* [Exercise] The records that follow are to be given again exactly. Do not carry over any image.

:: Input

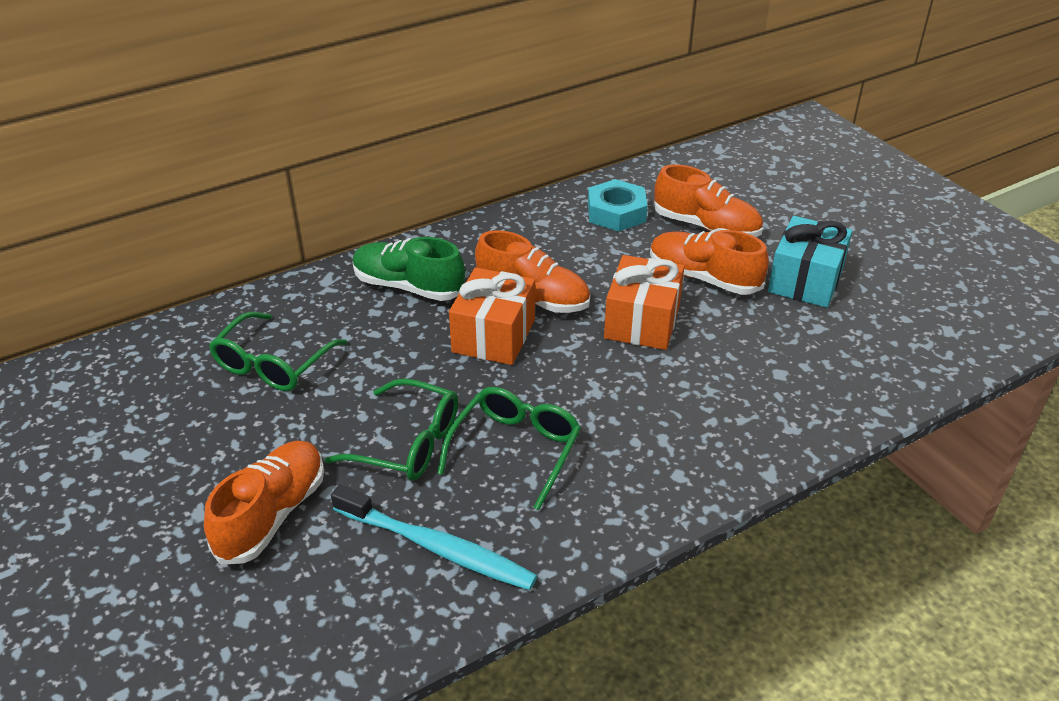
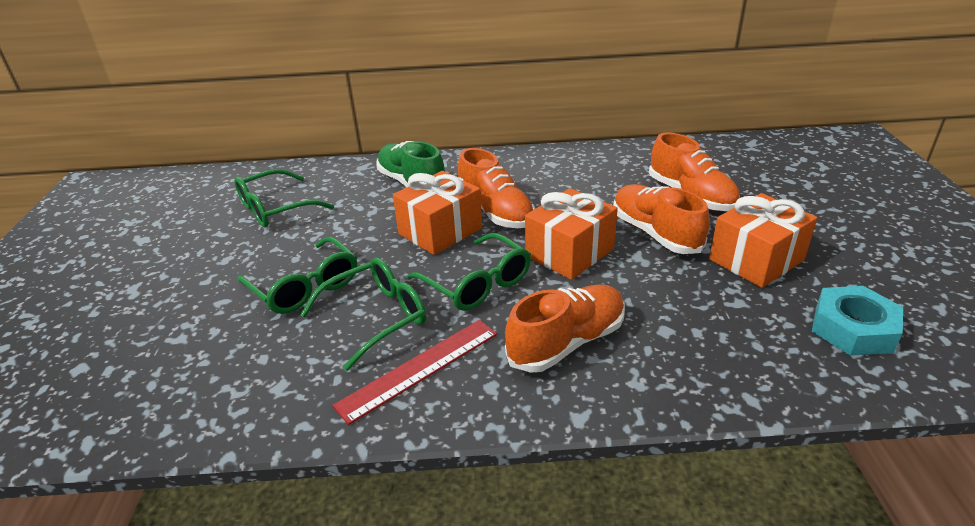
camera: 30 degrees right, 5 degrees down
(272, 514) = (171, 305): orange shoe -> orange shoe (567, 342)
(437, 548) = (247, 370): turquoise toothbrush -> none
(583, 382) = (477, 284): none -> green glasses
(602, 483) = (419, 368): none -> red ruler
(616, 213) = (618, 169): turquoise nut -> turquoise nut (853, 328)
(805, 281) = (756, 260): turquoise gift -> orange gift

::::

* [Problem solution]
camera: 30 degrees right, 5 degrees down
(272, 514) = (171, 305): orange shoe -> orange shoe (567, 342)
(437, 548) = (247, 370): turquoise toothbrush -> none
(583, 382) = (477, 284): none -> green glasses
(602, 483) = (419, 368): none -> red ruler
(616, 213) = (618, 169): turquoise nut -> turquoise nut (853, 328)
(805, 281) = (756, 260): turquoise gift -> orange gift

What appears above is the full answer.